▶ Problem statement:
Only the lines from the one containing "Highlight vesselor blood." down to the one containing "Segment 'carcinoma' →", inclusive, are to be quoted exactly.

▶ Part of a data file:
= = = = = = =
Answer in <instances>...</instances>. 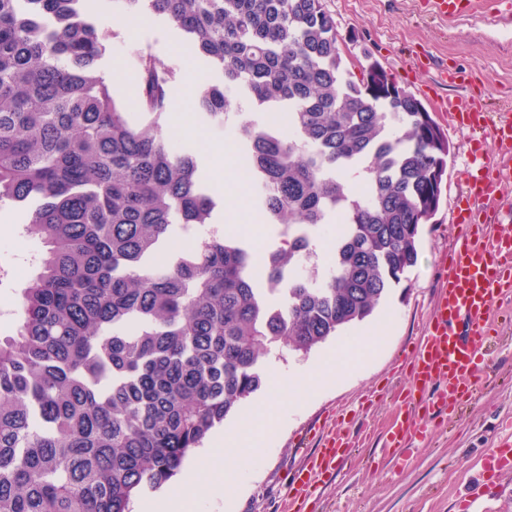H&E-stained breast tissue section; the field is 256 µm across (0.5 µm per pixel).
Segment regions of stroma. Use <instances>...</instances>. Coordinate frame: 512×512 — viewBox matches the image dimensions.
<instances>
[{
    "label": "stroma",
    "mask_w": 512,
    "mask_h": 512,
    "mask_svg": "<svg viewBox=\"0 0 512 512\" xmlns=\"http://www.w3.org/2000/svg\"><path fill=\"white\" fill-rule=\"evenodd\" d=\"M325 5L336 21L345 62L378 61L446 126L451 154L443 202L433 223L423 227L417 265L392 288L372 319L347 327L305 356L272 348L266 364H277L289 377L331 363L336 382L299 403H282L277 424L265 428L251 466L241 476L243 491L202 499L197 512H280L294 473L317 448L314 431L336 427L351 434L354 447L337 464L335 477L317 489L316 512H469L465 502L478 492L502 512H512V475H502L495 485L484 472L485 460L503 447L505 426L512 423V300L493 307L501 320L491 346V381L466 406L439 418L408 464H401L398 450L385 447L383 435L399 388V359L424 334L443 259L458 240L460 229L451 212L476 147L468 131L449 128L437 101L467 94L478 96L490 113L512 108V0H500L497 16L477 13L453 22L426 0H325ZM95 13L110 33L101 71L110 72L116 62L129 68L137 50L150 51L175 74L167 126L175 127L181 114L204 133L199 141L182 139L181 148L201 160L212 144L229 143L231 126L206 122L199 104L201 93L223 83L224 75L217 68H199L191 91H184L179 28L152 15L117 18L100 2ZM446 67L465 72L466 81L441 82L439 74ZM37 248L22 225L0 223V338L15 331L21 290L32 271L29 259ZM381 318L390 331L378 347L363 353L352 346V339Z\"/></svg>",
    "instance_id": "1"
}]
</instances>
= = = = = = =
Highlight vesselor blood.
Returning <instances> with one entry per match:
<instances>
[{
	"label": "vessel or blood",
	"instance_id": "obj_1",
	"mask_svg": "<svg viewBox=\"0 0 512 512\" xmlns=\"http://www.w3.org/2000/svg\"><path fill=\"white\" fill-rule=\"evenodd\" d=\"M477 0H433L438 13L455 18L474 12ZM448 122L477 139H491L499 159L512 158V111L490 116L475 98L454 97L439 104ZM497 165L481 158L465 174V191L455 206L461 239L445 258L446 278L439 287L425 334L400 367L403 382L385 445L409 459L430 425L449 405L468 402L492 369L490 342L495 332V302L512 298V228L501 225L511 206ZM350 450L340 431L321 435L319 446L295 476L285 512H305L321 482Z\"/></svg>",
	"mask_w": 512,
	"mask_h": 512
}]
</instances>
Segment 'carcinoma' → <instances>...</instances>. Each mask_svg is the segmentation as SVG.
= = = = = = =
▶ Exercise result:
Highlight vesselor blood.
Returning <instances> with one entry per match:
<instances>
[{
	"label": "vessel or blood",
	"instance_id": "obj_1",
	"mask_svg": "<svg viewBox=\"0 0 512 512\" xmlns=\"http://www.w3.org/2000/svg\"><path fill=\"white\" fill-rule=\"evenodd\" d=\"M477 0H433L438 13L455 18L474 12ZM448 122L477 139H491L499 159L512 158V111L490 116L475 98L454 97L439 104ZM497 165L481 158L465 174V191L455 206L461 239L445 258L446 278L439 287L425 334L400 367L403 382L385 445L409 459L430 425L449 405L468 402L492 369L490 342L495 332V302L512 298V228L501 225L511 206ZM350 450L340 431L321 435L319 446L295 476L285 512H305L321 482Z\"/></svg>",
	"mask_w": 512,
	"mask_h": 512
}]
</instances>
Segment 'carcinoma' → <instances>...</instances>. Each mask_svg is the segmentation as SVG.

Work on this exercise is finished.